Exercise goal: What you need to produce from the material below is an exact transcription of the lines from the one with "camera: 30 degrees left, 5 degrees down" through the one with "camera: 25 degrees right, 20 degrees up", both included, and no other line.

= = = =

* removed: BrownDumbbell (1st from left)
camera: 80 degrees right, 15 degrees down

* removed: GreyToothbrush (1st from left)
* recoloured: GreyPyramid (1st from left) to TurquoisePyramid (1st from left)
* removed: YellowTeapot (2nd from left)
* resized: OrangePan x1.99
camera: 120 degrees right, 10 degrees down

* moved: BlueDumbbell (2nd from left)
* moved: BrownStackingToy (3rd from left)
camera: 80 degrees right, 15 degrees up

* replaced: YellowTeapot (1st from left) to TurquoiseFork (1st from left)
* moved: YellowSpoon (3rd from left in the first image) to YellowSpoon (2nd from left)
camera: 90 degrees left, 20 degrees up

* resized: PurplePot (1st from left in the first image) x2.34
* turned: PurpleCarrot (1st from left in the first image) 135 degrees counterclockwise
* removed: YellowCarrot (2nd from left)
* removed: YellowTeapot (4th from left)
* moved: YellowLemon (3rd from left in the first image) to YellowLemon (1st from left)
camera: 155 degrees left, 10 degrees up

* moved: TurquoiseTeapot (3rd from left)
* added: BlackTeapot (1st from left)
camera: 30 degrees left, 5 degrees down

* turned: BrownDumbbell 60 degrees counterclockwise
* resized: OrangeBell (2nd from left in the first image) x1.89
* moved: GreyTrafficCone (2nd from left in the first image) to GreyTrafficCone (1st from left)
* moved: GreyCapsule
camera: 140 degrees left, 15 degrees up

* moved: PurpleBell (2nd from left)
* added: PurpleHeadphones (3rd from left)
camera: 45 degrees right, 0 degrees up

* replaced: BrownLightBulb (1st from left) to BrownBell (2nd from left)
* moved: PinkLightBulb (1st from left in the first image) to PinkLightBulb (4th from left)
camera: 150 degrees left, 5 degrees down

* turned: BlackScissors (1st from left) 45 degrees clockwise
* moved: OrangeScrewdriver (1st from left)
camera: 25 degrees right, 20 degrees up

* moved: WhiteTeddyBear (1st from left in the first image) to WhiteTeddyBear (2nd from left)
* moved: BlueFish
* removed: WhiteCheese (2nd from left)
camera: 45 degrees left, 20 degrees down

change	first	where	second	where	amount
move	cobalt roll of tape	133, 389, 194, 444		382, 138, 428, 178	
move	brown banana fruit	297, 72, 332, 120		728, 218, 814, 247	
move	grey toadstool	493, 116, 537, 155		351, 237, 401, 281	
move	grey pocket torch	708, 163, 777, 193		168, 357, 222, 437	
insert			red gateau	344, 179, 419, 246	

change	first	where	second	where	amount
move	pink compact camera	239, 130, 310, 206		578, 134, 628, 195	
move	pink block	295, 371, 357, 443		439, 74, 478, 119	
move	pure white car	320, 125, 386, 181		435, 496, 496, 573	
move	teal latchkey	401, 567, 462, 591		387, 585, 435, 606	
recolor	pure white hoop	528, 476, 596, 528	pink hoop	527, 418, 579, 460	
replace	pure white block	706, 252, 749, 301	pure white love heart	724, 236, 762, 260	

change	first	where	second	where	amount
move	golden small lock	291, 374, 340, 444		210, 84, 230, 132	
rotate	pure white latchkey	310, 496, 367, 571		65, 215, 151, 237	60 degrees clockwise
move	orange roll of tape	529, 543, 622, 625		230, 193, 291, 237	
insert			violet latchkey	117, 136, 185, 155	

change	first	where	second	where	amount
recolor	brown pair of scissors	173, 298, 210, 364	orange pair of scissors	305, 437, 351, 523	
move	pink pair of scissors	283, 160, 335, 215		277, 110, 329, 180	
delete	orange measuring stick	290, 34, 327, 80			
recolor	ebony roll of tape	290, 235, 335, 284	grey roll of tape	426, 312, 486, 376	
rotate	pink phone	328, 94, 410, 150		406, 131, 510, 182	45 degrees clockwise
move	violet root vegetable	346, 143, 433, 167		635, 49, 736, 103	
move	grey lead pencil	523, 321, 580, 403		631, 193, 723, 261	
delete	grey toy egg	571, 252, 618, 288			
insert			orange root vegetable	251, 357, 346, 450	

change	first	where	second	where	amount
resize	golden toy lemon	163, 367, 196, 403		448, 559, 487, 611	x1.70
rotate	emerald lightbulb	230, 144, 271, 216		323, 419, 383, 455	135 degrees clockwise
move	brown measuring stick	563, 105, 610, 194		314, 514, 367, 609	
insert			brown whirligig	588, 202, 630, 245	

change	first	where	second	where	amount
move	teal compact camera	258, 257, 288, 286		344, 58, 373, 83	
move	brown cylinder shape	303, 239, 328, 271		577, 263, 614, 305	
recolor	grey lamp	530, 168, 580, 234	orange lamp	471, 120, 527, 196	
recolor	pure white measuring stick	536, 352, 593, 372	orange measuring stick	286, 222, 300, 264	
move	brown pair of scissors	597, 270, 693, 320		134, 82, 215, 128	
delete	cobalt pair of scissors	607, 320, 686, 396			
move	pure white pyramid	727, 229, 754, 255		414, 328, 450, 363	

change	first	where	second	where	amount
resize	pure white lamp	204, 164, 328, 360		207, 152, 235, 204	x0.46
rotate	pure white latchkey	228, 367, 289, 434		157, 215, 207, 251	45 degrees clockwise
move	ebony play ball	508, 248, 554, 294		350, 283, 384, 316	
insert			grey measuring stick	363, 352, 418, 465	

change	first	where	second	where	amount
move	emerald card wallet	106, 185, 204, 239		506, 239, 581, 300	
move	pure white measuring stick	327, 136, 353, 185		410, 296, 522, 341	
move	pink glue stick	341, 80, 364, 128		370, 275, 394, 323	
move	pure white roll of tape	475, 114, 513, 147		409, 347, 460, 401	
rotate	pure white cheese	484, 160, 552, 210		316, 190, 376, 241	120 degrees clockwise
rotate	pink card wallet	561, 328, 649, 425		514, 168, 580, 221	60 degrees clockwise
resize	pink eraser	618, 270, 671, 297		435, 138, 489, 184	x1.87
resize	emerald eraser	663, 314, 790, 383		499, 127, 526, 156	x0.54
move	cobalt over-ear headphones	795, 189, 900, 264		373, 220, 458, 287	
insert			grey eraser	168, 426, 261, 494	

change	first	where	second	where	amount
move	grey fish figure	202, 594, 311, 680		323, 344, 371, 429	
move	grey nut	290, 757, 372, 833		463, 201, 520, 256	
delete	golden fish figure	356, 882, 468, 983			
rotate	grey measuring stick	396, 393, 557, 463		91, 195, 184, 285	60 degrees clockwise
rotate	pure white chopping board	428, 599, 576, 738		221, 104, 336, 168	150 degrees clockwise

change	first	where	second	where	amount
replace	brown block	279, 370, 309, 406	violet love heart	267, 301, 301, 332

= = = =

Solved exercise:
camera: 30 degrees left, 5 degrees down

* turned: BrownDumbbell 60 degrees counterclockwise
* resized: OrangeBell (2nd from left in the first image) x1.89
* moved: GreyTrafficCone (2nd from left in the first image) to GreyTrafficCone (1st from left)
* moved: GreyCapsule
camera: 140 degrees left, 15 degrees up

* moved: PurpleBell (2nd from left)
* added: PurpleHeadphones (3rd from left)
camera: 45 degrees right, 0 degrees up

* replaced: BrownLightBulb (1st from left) to BrownBell (2nd from left)
* moved: PinkLightBulb (1st from left in the first image) to PinkLightBulb (4th from left)
camera: 150 degrees left, 5 degrees down

* turned: BlackScissors (1st from left) 45 degrees clockwise
* moved: OrangeScrewdriver (1st from left)
camera: 25 degrees right, 20 degrees up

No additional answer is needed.